Content revision data
########
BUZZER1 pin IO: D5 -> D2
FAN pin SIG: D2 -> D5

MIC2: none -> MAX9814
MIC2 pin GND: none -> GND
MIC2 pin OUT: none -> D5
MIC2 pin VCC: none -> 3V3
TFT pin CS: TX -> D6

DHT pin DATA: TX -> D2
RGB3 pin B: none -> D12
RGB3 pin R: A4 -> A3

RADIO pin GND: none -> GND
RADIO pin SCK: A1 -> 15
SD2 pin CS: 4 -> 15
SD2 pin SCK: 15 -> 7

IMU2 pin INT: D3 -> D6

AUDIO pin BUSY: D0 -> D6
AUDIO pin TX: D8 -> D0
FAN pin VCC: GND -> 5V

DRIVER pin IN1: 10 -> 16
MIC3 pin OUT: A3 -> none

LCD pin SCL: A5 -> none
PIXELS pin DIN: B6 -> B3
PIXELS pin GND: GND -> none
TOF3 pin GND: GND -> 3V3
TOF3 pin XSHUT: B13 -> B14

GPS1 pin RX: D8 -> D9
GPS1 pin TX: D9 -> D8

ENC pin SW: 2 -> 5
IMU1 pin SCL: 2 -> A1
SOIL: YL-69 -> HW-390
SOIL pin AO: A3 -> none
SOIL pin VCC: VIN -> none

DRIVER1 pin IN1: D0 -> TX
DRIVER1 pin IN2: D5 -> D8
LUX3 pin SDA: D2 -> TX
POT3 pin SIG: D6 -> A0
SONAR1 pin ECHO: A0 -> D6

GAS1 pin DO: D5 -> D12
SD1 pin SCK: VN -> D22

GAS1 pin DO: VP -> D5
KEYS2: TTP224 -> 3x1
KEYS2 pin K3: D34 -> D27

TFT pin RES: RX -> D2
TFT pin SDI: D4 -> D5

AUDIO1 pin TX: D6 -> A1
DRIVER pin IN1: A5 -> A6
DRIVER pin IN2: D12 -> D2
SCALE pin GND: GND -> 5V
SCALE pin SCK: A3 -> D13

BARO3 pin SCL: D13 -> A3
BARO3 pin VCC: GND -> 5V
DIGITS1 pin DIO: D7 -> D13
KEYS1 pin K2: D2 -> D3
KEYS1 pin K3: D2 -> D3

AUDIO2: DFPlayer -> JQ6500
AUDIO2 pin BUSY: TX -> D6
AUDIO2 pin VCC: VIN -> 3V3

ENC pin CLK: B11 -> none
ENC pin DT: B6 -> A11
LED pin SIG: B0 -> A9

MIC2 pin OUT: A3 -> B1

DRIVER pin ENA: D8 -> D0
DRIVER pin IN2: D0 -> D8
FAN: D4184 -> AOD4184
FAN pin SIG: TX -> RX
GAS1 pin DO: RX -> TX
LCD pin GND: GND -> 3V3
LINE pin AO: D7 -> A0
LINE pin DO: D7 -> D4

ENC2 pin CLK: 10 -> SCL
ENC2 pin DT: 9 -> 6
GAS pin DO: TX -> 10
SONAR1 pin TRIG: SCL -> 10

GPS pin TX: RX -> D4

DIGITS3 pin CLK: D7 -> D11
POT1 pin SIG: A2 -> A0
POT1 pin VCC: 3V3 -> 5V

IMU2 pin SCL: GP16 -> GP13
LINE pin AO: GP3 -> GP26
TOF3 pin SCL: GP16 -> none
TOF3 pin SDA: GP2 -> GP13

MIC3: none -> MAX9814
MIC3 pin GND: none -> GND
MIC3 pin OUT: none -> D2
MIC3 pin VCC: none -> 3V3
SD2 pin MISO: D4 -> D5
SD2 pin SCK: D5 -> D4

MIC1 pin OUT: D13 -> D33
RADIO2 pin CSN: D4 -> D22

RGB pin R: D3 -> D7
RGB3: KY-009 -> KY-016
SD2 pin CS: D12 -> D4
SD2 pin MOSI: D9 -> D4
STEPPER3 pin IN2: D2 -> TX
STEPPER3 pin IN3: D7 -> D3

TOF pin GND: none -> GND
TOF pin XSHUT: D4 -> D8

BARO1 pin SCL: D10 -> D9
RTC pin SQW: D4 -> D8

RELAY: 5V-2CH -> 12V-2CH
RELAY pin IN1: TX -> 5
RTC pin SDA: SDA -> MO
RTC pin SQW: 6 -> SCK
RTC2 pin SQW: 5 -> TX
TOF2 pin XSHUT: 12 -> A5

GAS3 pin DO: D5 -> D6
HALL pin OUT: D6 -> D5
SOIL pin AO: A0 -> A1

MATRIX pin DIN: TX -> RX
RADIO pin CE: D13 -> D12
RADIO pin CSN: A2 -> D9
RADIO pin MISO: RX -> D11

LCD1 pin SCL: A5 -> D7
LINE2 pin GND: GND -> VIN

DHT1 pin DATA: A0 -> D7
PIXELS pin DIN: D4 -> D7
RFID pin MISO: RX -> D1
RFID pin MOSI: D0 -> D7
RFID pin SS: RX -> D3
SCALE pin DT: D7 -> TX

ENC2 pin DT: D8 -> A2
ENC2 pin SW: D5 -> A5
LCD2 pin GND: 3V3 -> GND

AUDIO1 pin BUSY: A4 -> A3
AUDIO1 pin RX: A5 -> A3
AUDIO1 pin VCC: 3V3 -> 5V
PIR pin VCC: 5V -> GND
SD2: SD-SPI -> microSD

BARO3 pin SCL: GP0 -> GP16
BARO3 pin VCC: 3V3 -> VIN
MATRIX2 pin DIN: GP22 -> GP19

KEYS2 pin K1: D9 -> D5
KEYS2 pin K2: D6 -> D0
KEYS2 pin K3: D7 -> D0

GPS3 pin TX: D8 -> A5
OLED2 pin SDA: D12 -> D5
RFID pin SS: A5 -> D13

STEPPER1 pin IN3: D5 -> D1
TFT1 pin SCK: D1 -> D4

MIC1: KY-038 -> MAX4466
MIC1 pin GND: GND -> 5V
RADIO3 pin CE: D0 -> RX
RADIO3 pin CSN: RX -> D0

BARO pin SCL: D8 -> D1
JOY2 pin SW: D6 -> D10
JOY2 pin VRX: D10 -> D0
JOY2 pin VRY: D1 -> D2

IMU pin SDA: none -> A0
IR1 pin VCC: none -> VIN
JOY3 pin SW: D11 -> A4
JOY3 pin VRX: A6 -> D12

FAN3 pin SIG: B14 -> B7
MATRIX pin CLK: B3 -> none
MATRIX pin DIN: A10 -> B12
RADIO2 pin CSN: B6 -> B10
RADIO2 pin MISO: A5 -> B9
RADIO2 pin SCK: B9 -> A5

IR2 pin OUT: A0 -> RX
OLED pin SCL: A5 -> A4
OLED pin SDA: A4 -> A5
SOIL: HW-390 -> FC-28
########
Your response must consist of the entries, reproduced exactly.

#### Written answer
BUZZER1 pin IO: D5 -> D2
FAN pin SIG: D2 -> D5

MIC2: none -> MAX9814
MIC2 pin GND: none -> GND
MIC2 pin OUT: none -> D5
MIC2 pin VCC: none -> 3V3
TFT pin CS: TX -> D6

DHT pin DATA: TX -> D2
RGB3 pin B: none -> D12
RGB3 pin R: A4 -> A3

RADIO pin GND: none -> GND
RADIO pin SCK: A1 -> 15
SD2 pin CS: 4 -> 15
SD2 pin SCK: 15 -> 7

IMU2 pin INT: D3 -> D6

AUDIO pin BUSY: D0 -> D6
AUDIO pin TX: D8 -> D0
FAN pin VCC: GND -> 5V

DRIVER pin IN1: 10 -> 16
MIC3 pin OUT: A3 -> none

LCD pin SCL: A5 -> none
PIXELS pin DIN: B6 -> B3
PIXELS pin GND: GND -> none
TOF3 pin GND: GND -> 3V3
TOF3 pin XSHUT: B13 -> B14

GPS1 pin RX: D8 -> D9
GPS1 pin TX: D9 -> D8

ENC pin SW: 2 -> 5
IMU1 pin SCL: 2 -> A1
SOIL: YL-69 -> HW-390
SOIL pin AO: A3 -> none
SOIL pin VCC: VIN -> none

DRIVER1 pin IN1: D0 -> TX
DRIVER1 pin IN2: D5 -> D8
LUX3 pin SDA: D2 -> TX
POT3 pin SIG: D6 -> A0
SONAR1 pin ECHO: A0 -> D6

GAS1 pin DO: D5 -> D12
SD1 pin SCK: VN -> D22

GAS1 pin DO: VP -> D5
KEYS2: TTP224 -> 3x1
KEYS2 pin K3: D34 -> D27

TFT pin RES: RX -> D2
TFT pin SDI: D4 -> D5

AUDIO1 pin TX: D6 -> A1
DRIVER pin IN1: A5 -> A6
DRIVER pin IN2: D12 -> D2
SCALE pin GND: GND -> 5V
SCALE pin SCK: A3 -> D13

BARO3 pin SCL: D13 -> A3
BARO3 pin VCC: GND -> 5V
DIGITS1 pin DIO: D7 -> D13
KEYS1 pin K2: D2 -> D3
KEYS1 pin K3: D2 -> D3

AUDIO2: DFPlayer -> JQ6500
AUDIO2 pin BUSY: TX -> D6
AUDIO2 pin VCC: VIN -> 3V3

ENC pin CLK: B11 -> none
ENC pin DT: B6 -> A11
LED pin SIG: B0 -> A9

MIC2 pin OUT: A3 -> B1

DRIVER pin ENA: D8 -> D0
DRIVER pin IN2: D0 -> D8
FAN: D4184 -> AOD4184
FAN pin SIG: TX -> RX
GAS1 pin DO: RX -> TX
LCD pin GND: GND -> 3V3
LINE pin AO: D7 -> A0
LINE pin DO: D7 -> D4

ENC2 pin CLK: 10 -> SCL
ENC2 pin DT: 9 -> 6
GAS pin DO: TX -> 10
SONAR1 pin TRIG: SCL -> 10

GPS pin TX: RX -> D4

DIGITS3 pin CLK: D7 -> D11
POT1 pin SIG: A2 -> A0
POT1 pin VCC: 3V3 -> 5V

IMU2 pin SCL: GP16 -> GP13
LINE pin AO: GP3 -> GP26
TOF3 pin SCL: GP16 -> none
TOF3 pin SDA: GP2 -> GP13

MIC3: none -> MAX9814
MIC3 pin GND: none -> GND
MIC3 pin OUT: none -> D2
MIC3 pin VCC: none -> 3V3
SD2 pin MISO: D4 -> D5
SD2 pin SCK: D5 -> D4

MIC1 pin OUT: D13 -> D33
RADIO2 pin CSN: D4 -> D22

RGB pin R: D3 -> D7
RGB3: KY-009 -> KY-016
SD2 pin CS: D12 -> D4
SD2 pin MOSI: D9 -> D4
STEPPER3 pin IN2: D2 -> TX
STEPPER3 pin IN3: D7 -> D3

TOF pin GND: none -> GND
TOF pin XSHUT: D4 -> D8

BARO1 pin SCL: D10 -> D9
RTC pin SQW: D4 -> D8

RELAY: 5V-2CH -> 12V-2CH
RELAY pin IN1: TX -> 5
RTC pin SDA: SDA -> MO
RTC pin SQW: 6 -> SCK
RTC2 pin SQW: 5 -> TX
TOF2 pin XSHUT: 12 -> A5

GAS3 pin DO: D5 -> D6
HALL pin OUT: D6 -> D5
SOIL pin AO: A0 -> A1

MATRIX pin DIN: TX -> RX
RADIO pin CE: D13 -> D12
RADIO pin CSN: A2 -> D9
RADIO pin MISO: RX -> D11

LCD1 pin SCL: A5 -> D7
LINE2 pin GND: GND -> VIN

DHT1 pin DATA: A0 -> D7
PIXELS pin DIN: D4 -> D7
RFID pin MISO: RX -> D1
RFID pin MOSI: D0 -> D7
RFID pin SS: RX -> D3
SCALE pin DT: D7 -> TX

ENC2 pin DT: D8 -> A2
ENC2 pin SW: D5 -> A5
LCD2 pin GND: 3V3 -> GND

AUDIO1 pin BUSY: A4 -> A3
AUDIO1 pin RX: A5 -> A3
AUDIO1 pin VCC: 3V3 -> 5V
PIR pin VCC: 5V -> GND
SD2: SD-SPI -> microSD

BARO3 pin SCL: GP0 -> GP16
BARO3 pin VCC: 3V3 -> VIN
MATRIX2 pin DIN: GP22 -> GP19

KEYS2 pin K1: D9 -> D5
KEYS2 pin K2: D6 -> D0
KEYS2 pin K3: D7 -> D0

GPS3 pin TX: D8 -> A5
OLED2 pin SDA: D12 -> D5
RFID pin SS: A5 -> D13

STEPPER1 pin IN3: D5 -> D1
TFT1 pin SCK: D1 -> D4

MIC1: KY-038 -> MAX4466
MIC1 pin GND: GND -> 5V
RADIO3 pin CE: D0 -> RX
RADIO3 pin CSN: RX -> D0

BARO pin SCL: D8 -> D1
JOY2 pin SW: D6 -> D10
JOY2 pin VRX: D10 -> D0
JOY2 pin VRY: D1 -> D2

IMU pin SDA: none -> A0
IR1 pin VCC: none -> VIN
JOY3 pin SW: D11 -> A4
JOY3 pin VRX: A6 -> D12

FAN3 pin SIG: B14 -> B7
MATRIX pin CLK: B3 -> none
MATRIX pin DIN: A10 -> B12
RADIO2 pin CSN: B6 -> B10
RADIO2 pin MISO: A5 -> B9
RADIO2 pin SCK: B9 -> A5

IR2 pin OUT: A0 -> RX
OLED pin SCL: A5 -> A4
OLED pin SDA: A4 -> A5
SOIL: HW-390 -> FC-28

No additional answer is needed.